- Opening Delimiter -
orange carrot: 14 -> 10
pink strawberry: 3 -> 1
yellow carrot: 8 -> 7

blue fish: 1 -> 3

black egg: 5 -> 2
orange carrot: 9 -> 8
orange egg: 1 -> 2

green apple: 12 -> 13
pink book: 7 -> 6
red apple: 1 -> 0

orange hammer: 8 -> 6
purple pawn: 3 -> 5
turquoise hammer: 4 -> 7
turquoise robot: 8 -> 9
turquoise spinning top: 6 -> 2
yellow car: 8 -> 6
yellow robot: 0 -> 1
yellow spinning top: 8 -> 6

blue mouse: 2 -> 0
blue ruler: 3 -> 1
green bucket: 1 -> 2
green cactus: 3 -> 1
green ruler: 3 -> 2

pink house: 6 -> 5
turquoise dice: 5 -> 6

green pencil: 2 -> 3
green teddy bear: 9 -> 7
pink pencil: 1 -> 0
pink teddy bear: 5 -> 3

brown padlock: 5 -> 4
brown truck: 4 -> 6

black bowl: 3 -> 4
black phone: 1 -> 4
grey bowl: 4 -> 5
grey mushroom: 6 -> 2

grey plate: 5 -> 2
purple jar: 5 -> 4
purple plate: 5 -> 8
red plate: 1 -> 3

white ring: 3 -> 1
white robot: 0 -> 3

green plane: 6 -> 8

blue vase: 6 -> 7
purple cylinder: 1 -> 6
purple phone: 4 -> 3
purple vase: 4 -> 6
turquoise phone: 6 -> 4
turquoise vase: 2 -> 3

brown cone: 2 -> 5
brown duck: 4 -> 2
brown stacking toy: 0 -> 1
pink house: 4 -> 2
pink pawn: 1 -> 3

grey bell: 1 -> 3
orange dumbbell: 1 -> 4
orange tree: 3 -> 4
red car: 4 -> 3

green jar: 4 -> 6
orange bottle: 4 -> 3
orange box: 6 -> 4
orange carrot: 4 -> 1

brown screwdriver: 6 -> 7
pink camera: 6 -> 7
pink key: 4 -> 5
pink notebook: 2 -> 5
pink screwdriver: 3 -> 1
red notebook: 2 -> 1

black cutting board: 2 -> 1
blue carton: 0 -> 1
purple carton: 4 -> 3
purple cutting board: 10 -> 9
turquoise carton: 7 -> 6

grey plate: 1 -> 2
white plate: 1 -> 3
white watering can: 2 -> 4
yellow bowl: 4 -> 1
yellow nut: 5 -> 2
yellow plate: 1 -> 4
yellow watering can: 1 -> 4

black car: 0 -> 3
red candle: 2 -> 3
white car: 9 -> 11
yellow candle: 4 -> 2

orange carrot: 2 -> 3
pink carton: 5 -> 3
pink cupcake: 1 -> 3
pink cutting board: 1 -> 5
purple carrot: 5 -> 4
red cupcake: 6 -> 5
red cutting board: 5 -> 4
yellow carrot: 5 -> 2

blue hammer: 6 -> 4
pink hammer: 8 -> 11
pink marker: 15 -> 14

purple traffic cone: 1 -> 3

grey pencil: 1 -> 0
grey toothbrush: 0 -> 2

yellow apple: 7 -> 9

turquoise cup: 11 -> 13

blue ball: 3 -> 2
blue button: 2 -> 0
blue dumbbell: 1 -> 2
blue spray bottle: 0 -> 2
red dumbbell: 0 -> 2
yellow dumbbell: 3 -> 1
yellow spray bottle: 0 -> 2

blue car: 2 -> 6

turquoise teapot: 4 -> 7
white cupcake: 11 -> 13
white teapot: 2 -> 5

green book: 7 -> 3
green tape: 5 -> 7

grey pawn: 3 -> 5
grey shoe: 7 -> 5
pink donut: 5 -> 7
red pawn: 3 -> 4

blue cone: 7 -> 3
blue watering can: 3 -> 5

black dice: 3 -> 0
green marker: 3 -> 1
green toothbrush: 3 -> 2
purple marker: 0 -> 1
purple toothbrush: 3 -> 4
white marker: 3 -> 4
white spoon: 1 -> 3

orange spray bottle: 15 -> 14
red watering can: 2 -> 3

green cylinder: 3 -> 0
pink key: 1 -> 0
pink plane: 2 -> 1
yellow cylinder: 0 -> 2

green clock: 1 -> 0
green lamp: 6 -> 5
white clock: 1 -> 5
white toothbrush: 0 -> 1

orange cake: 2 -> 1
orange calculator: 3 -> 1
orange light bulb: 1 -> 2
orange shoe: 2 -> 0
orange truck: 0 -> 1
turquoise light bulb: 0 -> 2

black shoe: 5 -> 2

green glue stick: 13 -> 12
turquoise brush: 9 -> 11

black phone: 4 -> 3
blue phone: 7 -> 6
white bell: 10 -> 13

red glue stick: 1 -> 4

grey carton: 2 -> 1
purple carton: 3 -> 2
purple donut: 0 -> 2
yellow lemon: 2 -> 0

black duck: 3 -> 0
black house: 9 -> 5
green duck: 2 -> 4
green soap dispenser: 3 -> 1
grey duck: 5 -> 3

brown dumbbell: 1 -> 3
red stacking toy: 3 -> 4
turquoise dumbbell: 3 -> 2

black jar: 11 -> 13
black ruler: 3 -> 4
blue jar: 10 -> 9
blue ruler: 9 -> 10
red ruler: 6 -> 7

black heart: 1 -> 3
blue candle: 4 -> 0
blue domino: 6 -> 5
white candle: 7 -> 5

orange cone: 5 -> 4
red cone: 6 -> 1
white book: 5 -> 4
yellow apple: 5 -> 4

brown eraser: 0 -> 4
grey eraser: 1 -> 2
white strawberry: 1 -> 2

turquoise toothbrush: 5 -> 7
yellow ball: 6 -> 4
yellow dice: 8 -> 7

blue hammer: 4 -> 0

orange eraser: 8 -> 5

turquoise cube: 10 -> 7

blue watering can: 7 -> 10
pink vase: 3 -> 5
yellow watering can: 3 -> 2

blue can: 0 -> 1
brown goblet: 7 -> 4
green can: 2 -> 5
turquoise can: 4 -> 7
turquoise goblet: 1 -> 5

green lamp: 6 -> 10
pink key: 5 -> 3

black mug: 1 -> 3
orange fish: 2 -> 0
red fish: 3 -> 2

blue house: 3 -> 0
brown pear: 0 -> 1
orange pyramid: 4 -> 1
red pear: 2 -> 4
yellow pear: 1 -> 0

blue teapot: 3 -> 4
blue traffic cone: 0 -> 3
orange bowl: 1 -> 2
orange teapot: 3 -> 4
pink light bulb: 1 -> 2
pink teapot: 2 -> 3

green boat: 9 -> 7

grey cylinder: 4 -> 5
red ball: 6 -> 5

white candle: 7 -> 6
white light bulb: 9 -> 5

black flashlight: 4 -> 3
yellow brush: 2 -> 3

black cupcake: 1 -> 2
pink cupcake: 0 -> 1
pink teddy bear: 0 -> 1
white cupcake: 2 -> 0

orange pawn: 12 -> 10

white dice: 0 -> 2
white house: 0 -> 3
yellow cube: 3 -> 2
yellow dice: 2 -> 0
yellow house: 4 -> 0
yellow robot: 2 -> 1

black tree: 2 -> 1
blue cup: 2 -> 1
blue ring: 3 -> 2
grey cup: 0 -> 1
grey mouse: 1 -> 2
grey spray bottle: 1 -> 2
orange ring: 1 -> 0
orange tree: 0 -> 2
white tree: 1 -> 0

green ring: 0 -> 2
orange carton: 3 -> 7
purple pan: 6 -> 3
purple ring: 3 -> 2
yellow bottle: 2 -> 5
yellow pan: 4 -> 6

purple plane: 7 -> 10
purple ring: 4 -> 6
- Closing Delimiter -
Copy every line of the records above, starting with the first, up to and including the line containing "grey bowl: 4 -> 5".

orange carrot: 14 -> 10
pink strawberry: 3 -> 1
yellow carrot: 8 -> 7

blue fish: 1 -> 3

black egg: 5 -> 2
orange carrot: 9 -> 8
orange egg: 1 -> 2

green apple: 12 -> 13
pink book: 7 -> 6
red apple: 1 -> 0

orange hammer: 8 -> 6
purple pawn: 3 -> 5
turquoise hammer: 4 -> 7
turquoise robot: 8 -> 9
turquoise spinning top: 6 -> 2
yellow car: 8 -> 6
yellow robot: 0 -> 1
yellow spinning top: 8 -> 6

blue mouse: 2 -> 0
blue ruler: 3 -> 1
green bucket: 1 -> 2
green cactus: 3 -> 1
green ruler: 3 -> 2

pink house: 6 -> 5
turquoise dice: 5 -> 6

green pencil: 2 -> 3
green teddy bear: 9 -> 7
pink pencil: 1 -> 0
pink teddy bear: 5 -> 3

brown padlock: 5 -> 4
brown truck: 4 -> 6

black bowl: 3 -> 4
black phone: 1 -> 4
grey bowl: 4 -> 5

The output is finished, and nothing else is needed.